What you are asked to do
Leave out any picture and return the remaining listing below exactly as given.

Segment Open

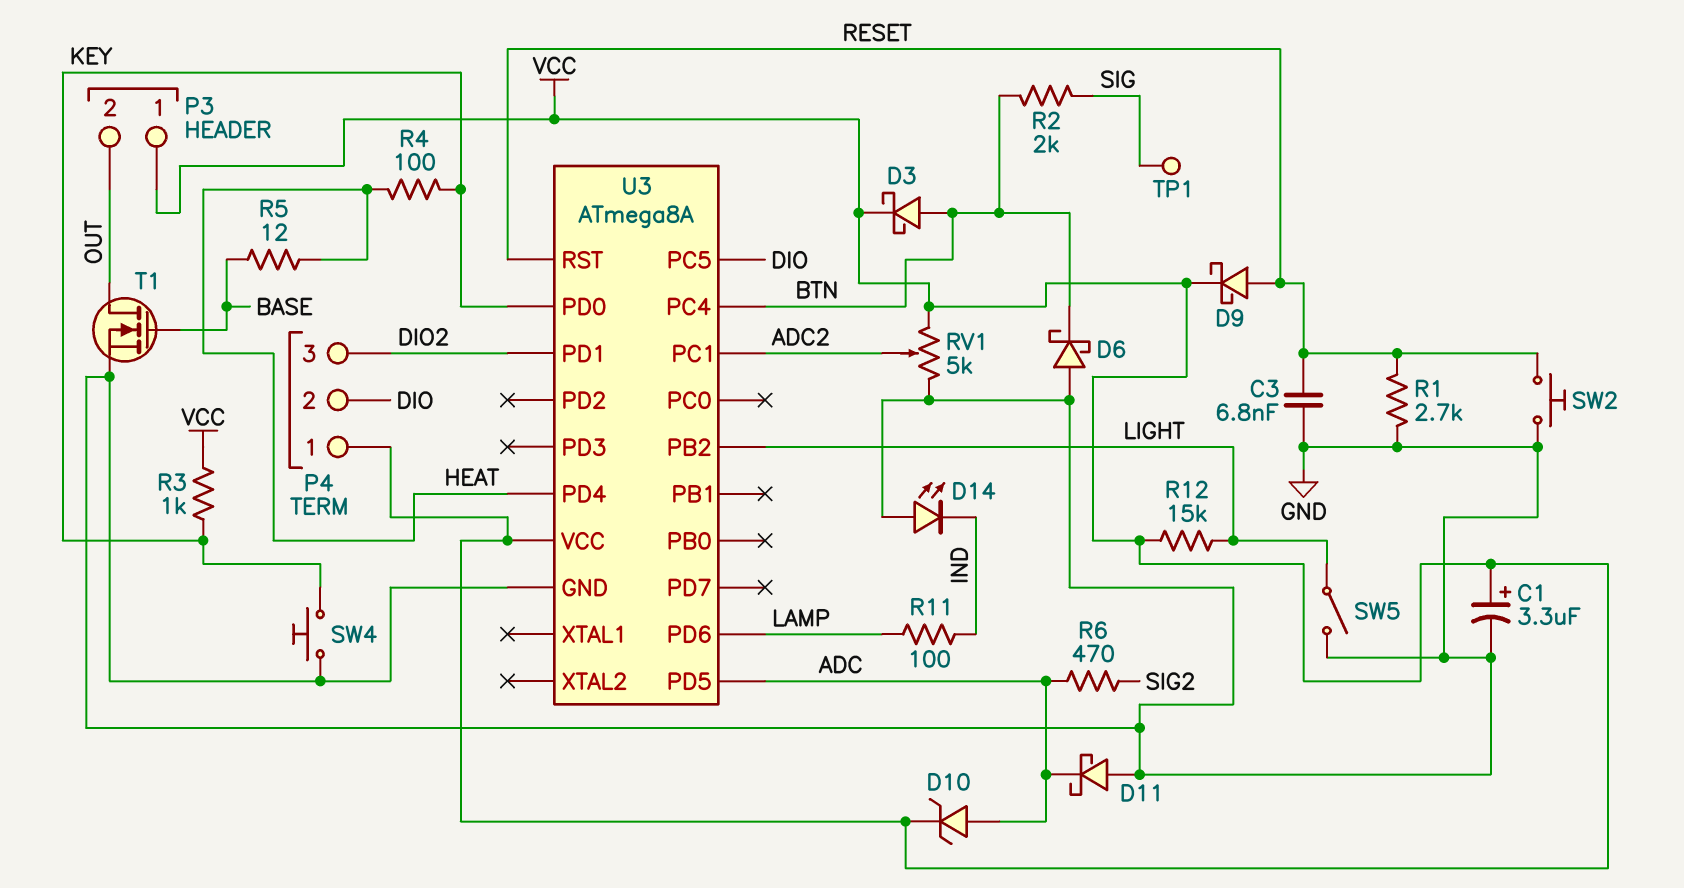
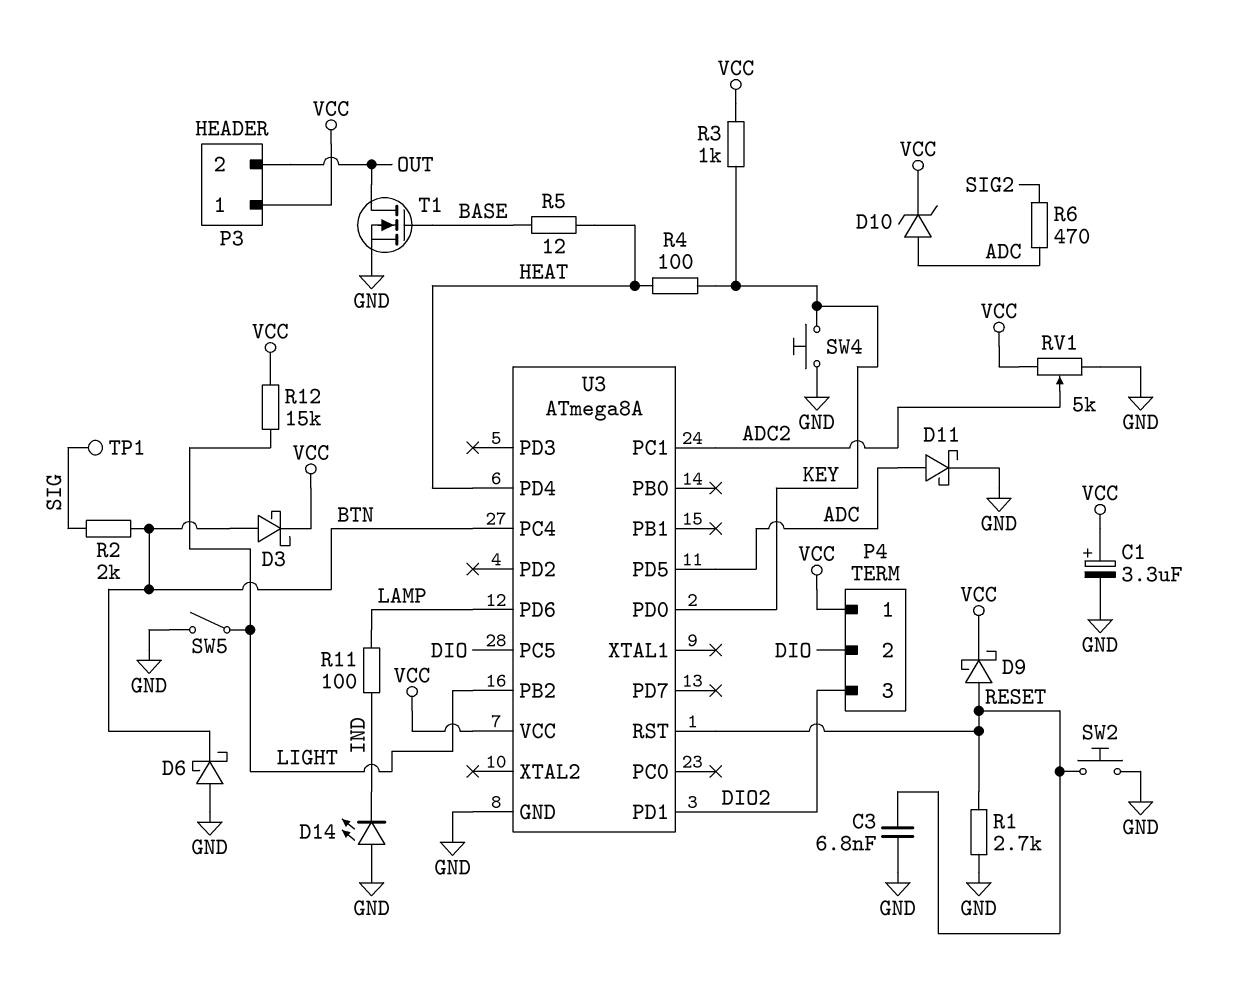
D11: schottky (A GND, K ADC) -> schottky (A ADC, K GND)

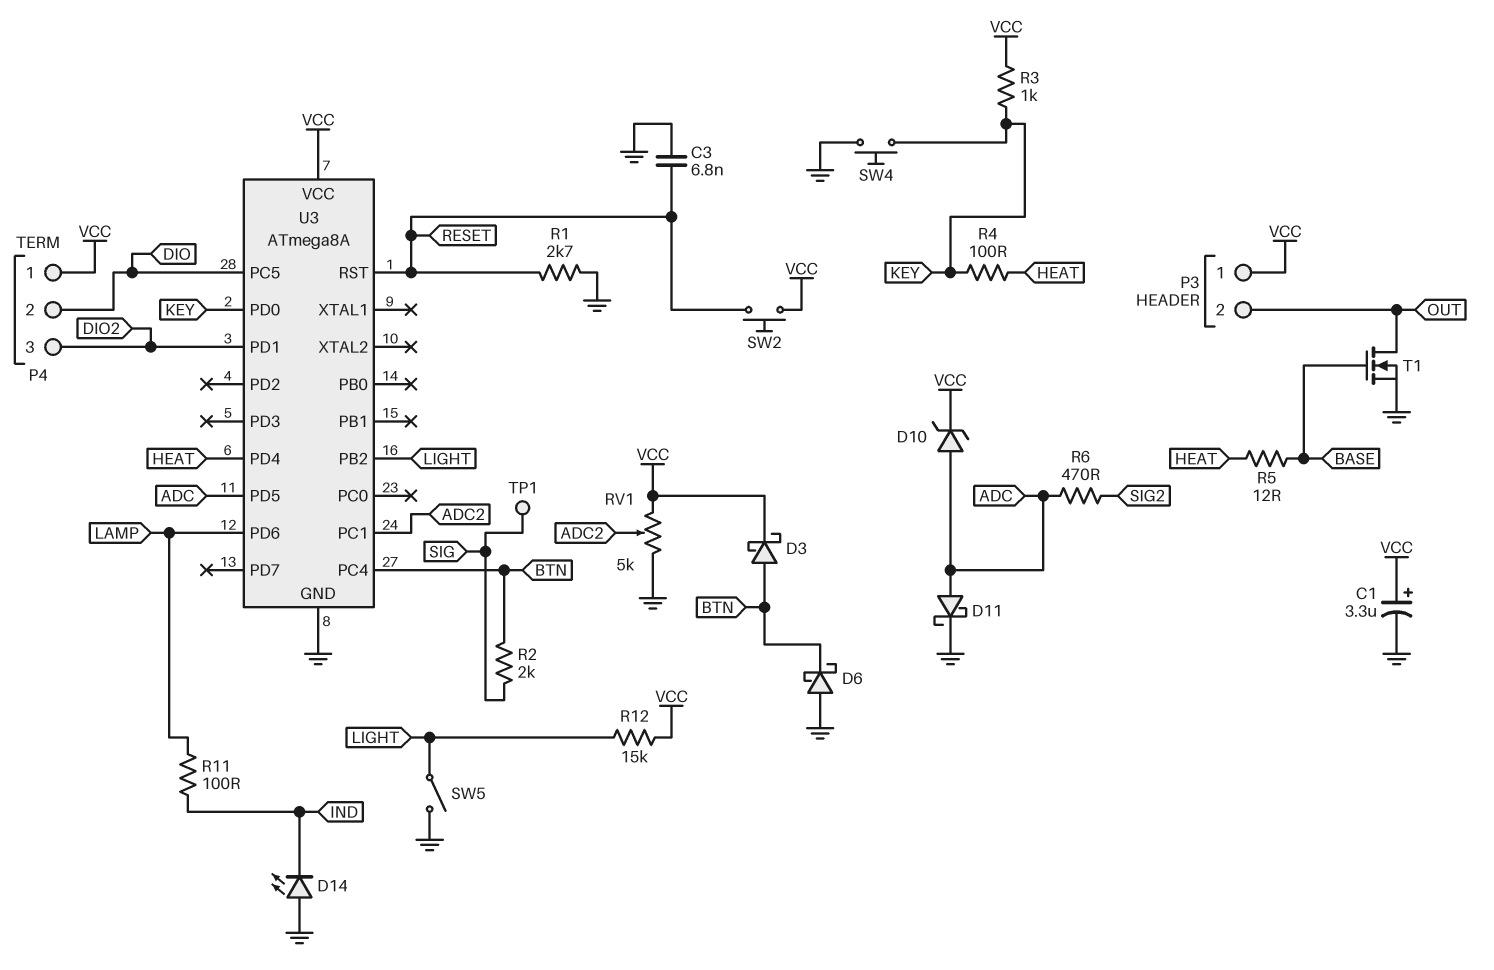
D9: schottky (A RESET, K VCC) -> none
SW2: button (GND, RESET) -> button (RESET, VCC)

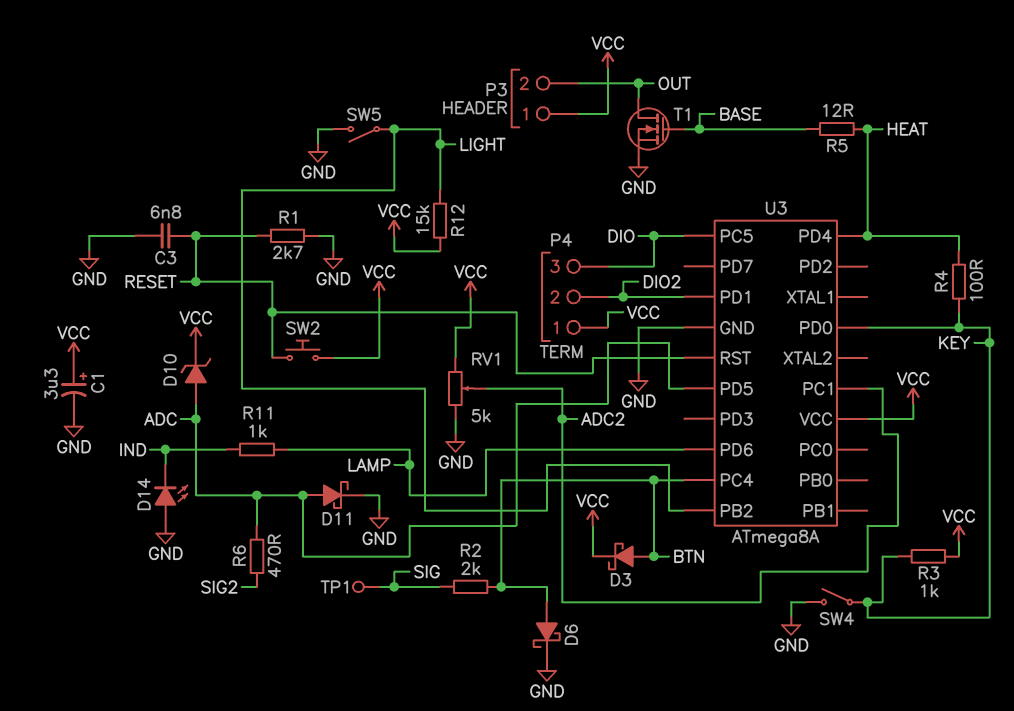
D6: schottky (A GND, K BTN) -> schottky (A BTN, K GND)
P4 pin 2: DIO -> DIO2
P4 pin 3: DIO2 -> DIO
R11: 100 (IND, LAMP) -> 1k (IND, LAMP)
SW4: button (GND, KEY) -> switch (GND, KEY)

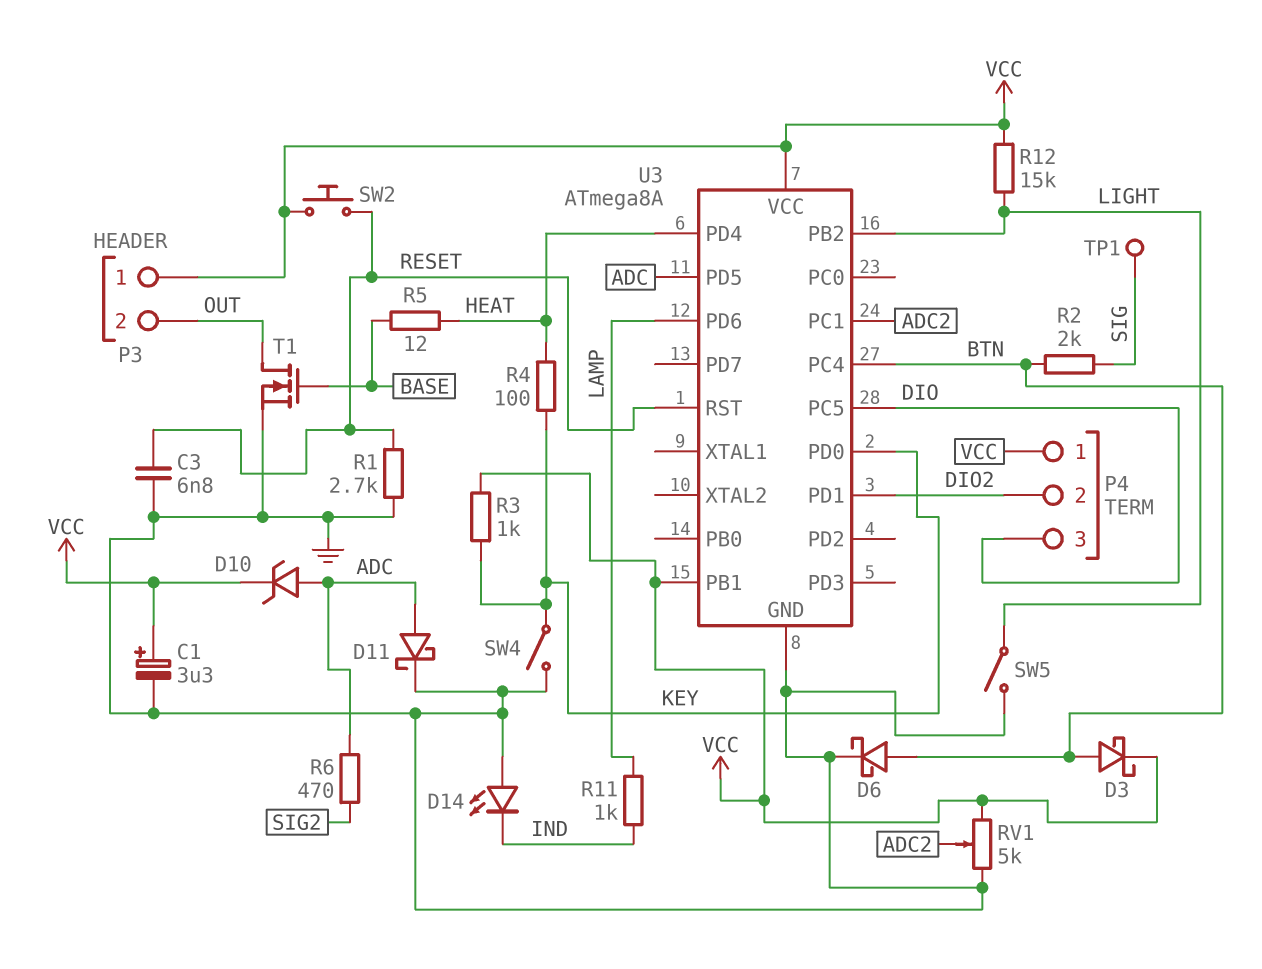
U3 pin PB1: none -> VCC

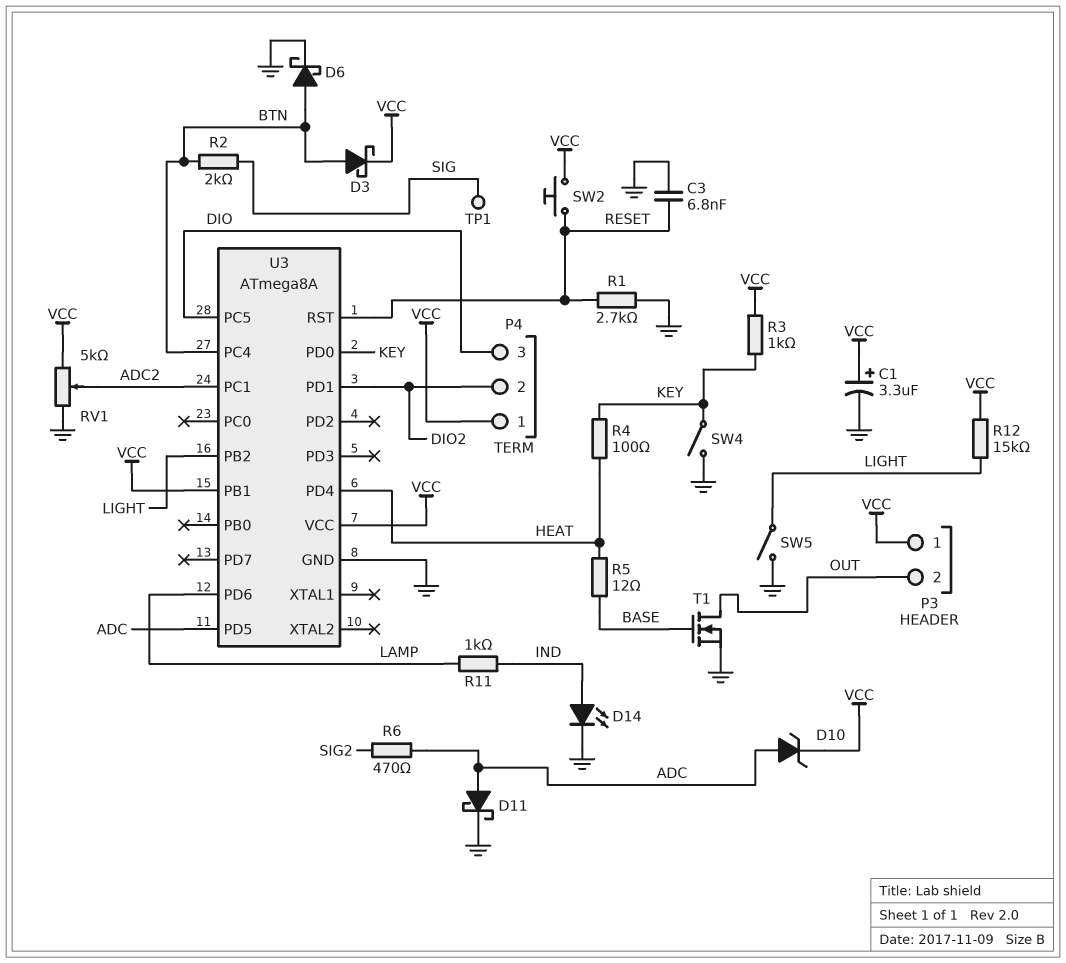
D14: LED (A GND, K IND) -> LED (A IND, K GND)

Segment Closed

Response to this exercise
D11: schottky (A GND, K ADC) -> schottky (A ADC, K GND)

D9: schottky (A RESET, K VCC) -> none
SW2: button (GND, RESET) -> button (RESET, VCC)

D6: schottky (A GND, K BTN) -> schottky (A BTN, K GND)
P4 pin 2: DIO -> DIO2
P4 pin 3: DIO2 -> DIO
R11: 100 (IND, LAMP) -> 1k (IND, LAMP)
SW4: button (GND, KEY) -> switch (GND, KEY)

U3 pin PB1: none -> VCC

D14: LED (A GND, K IND) -> LED (A IND, K GND)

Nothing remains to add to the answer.